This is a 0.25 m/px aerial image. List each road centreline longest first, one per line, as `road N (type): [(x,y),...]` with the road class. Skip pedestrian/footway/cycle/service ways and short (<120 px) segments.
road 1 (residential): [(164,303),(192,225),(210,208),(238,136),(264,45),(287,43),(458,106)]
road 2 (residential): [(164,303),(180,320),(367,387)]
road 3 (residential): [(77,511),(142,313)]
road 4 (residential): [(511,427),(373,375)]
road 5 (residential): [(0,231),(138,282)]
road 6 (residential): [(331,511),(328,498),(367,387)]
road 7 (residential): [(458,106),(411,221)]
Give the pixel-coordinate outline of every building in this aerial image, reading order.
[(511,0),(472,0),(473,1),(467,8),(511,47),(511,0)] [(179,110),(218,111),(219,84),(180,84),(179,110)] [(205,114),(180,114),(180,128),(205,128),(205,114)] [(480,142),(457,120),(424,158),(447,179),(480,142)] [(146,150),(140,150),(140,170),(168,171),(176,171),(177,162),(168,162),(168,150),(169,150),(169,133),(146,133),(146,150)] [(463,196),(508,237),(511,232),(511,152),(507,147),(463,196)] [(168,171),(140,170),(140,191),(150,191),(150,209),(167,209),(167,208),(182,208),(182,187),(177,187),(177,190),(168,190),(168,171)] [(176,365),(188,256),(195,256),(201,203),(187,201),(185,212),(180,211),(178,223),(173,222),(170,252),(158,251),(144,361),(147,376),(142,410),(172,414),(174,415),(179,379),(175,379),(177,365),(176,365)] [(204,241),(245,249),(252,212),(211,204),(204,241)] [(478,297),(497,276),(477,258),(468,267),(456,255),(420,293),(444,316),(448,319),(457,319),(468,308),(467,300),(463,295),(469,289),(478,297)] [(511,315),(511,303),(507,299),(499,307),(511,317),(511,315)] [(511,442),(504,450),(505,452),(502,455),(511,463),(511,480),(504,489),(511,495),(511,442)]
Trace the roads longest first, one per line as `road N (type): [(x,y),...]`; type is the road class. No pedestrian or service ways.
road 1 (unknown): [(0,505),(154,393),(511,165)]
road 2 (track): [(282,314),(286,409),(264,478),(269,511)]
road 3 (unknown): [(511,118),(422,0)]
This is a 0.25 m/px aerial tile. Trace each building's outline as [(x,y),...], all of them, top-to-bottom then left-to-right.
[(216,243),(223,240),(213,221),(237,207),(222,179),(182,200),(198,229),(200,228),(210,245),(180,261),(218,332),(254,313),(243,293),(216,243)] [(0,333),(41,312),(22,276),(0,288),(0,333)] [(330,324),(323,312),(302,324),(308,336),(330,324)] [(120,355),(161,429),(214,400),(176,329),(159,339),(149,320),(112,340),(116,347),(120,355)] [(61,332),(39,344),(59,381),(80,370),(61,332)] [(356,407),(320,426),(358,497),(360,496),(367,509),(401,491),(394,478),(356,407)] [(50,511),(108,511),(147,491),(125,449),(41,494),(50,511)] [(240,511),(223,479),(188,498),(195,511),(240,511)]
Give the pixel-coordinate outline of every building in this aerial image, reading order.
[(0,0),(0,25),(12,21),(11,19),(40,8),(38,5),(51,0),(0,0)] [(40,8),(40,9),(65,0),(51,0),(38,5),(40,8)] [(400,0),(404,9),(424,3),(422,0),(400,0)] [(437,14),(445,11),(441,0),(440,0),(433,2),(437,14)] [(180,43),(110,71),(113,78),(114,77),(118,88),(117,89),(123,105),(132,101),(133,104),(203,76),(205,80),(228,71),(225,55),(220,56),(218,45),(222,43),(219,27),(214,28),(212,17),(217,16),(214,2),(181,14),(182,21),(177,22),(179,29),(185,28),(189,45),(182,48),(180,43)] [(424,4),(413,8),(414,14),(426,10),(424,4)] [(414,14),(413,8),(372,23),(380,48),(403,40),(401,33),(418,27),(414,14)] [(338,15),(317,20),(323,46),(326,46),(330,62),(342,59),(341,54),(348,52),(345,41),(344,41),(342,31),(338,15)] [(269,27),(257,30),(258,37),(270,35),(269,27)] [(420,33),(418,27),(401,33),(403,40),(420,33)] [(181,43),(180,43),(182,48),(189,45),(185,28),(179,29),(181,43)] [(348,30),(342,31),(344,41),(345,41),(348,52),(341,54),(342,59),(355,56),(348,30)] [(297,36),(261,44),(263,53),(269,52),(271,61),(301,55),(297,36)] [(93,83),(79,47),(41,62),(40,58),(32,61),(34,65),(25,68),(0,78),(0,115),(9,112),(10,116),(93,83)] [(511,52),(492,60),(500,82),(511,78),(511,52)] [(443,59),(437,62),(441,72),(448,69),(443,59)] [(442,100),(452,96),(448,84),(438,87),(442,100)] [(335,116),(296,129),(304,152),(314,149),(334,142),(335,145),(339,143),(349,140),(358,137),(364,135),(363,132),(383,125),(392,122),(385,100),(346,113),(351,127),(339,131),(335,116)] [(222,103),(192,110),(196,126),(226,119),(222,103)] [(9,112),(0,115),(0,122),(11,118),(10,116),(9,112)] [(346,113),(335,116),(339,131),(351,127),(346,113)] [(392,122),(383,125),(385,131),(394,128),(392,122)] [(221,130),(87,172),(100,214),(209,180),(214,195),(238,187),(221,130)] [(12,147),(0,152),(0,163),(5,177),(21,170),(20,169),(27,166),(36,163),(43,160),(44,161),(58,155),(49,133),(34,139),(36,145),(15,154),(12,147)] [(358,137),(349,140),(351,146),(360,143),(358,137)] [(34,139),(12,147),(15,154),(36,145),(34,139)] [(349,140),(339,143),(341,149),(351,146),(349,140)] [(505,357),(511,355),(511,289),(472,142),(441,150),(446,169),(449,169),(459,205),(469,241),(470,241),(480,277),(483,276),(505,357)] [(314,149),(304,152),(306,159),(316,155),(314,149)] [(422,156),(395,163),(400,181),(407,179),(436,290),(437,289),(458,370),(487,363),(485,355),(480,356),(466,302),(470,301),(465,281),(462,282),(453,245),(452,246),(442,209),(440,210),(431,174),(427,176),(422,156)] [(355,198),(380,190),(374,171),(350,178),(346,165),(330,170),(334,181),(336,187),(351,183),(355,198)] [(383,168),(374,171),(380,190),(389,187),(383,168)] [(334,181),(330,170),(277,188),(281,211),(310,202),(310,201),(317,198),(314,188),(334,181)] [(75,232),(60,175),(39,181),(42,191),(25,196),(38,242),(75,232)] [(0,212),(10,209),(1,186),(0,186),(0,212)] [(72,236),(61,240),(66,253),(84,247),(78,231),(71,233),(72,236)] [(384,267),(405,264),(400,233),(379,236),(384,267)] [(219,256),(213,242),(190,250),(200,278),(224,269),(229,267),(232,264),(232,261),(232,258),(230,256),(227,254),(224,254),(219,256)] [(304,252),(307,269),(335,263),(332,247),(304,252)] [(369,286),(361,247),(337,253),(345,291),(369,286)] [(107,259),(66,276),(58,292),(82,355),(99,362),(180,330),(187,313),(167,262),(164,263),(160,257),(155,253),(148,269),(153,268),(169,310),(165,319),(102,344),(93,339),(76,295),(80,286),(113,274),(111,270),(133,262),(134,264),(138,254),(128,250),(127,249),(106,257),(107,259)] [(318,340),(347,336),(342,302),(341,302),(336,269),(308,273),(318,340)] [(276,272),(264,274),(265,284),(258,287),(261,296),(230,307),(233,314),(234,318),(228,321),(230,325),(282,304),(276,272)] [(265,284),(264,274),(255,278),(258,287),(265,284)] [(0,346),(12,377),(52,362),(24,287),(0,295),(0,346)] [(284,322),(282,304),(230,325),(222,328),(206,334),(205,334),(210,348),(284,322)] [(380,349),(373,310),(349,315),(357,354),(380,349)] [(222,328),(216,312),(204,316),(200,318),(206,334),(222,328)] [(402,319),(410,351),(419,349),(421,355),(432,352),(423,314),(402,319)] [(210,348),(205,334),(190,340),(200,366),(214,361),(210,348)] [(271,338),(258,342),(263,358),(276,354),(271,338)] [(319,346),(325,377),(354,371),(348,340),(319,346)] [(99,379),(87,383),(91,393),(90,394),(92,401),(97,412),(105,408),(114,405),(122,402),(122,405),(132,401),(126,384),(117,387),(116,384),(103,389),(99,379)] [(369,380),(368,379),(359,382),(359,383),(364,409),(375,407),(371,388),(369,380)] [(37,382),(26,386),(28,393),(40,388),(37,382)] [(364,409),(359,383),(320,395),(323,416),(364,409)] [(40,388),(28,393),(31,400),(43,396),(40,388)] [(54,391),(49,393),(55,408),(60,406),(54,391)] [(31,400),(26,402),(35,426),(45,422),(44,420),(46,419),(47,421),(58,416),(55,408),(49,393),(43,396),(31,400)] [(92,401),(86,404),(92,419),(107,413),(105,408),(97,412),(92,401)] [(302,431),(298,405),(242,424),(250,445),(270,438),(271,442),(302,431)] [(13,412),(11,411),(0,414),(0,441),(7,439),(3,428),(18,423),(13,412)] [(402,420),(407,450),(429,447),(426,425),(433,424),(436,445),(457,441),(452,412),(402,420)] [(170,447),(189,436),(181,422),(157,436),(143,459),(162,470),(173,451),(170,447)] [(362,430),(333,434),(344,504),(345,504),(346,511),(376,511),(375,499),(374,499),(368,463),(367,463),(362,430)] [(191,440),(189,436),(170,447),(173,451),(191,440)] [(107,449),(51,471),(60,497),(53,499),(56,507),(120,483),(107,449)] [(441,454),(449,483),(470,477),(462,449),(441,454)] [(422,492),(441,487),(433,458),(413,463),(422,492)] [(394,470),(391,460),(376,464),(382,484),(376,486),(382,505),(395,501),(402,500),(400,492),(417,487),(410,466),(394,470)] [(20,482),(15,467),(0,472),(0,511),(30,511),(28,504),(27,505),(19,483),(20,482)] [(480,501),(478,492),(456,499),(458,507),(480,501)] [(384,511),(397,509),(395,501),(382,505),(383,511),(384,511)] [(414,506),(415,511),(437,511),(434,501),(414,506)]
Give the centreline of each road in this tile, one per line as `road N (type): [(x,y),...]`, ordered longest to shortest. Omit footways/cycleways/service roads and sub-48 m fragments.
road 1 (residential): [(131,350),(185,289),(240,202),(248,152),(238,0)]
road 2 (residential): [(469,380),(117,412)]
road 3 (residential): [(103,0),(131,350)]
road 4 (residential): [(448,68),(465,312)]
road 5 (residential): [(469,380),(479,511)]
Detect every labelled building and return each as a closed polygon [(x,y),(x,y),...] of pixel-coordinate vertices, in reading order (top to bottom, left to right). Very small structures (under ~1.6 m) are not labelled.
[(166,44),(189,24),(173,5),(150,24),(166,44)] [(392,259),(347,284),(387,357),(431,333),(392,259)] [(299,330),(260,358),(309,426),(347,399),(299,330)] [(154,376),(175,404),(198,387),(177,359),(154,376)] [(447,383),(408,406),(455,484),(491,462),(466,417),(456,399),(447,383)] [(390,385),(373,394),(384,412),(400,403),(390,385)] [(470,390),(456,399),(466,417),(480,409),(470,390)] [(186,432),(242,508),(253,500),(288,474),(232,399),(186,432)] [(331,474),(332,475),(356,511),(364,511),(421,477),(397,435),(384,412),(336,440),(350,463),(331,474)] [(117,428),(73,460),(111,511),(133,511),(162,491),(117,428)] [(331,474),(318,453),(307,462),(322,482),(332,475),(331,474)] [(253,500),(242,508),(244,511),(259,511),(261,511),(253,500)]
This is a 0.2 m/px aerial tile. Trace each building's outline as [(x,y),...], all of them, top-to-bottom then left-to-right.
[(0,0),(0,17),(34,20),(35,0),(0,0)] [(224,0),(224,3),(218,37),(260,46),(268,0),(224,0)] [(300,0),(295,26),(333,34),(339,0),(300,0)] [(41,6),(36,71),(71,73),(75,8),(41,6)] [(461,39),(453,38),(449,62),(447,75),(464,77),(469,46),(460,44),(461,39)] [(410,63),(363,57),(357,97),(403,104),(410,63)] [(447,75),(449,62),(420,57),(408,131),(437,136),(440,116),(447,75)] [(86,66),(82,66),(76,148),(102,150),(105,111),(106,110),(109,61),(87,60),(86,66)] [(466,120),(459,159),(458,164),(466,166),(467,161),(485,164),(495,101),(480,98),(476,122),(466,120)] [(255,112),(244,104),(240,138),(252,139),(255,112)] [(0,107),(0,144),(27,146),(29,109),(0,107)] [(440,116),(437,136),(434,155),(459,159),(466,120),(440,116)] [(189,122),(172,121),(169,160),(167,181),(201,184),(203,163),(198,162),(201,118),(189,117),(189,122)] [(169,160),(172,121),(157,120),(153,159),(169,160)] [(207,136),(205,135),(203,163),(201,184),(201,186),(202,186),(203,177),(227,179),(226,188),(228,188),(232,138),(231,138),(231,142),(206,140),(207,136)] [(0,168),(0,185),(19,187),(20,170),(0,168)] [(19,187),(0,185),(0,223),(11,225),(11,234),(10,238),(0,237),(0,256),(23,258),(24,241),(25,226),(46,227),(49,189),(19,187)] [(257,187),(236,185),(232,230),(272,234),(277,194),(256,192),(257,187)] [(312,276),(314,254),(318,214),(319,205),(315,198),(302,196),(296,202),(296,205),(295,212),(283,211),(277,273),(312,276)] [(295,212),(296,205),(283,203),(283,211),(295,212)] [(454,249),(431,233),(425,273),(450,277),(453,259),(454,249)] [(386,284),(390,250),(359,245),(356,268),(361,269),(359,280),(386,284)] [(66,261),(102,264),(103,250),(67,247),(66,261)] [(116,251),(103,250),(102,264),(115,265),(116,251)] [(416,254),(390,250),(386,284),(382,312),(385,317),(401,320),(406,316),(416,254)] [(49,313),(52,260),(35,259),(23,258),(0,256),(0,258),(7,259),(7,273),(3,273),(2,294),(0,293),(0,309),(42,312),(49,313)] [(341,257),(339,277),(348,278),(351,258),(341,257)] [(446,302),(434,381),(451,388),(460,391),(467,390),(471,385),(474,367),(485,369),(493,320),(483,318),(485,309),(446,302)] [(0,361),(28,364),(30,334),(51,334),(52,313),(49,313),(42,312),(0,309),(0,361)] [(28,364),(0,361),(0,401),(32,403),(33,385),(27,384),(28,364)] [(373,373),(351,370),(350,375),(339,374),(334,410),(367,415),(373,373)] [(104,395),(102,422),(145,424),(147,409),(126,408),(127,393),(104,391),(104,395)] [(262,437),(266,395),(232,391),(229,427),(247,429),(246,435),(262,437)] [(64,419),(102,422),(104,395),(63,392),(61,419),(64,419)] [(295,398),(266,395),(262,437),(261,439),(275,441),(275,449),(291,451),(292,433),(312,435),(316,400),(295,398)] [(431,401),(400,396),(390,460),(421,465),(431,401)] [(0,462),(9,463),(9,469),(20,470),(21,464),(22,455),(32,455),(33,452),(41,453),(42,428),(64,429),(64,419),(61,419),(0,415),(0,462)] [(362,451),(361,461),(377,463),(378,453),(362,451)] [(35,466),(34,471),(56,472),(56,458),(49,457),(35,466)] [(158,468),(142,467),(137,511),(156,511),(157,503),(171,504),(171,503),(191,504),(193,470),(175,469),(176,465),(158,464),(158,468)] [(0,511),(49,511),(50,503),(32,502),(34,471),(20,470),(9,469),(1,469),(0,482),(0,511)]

WHAT IS EXPECTED
Echo the lines exactly from the start of the records through the line that contains "road 5 (residential): [(0,231),(138,282)]", inclusive.

CORRECT RESPONSE
This is a 0.25 m/px aerial image. List each road centreline longest first, one per line, as `road N (type): [(x,y),...]` with the road class. Skip pedestrian/footway/cycle/service ways and short (<120 px) segments.
road 1 (residential): [(164,303),(192,225),(210,208),(238,136),(264,45),(287,43),(458,106)]
road 2 (residential): [(164,303),(180,320),(367,387)]
road 3 (residential): [(77,511),(142,313)]
road 4 (residential): [(511,427),(373,375)]
road 5 (residential): [(0,231),(138,282)]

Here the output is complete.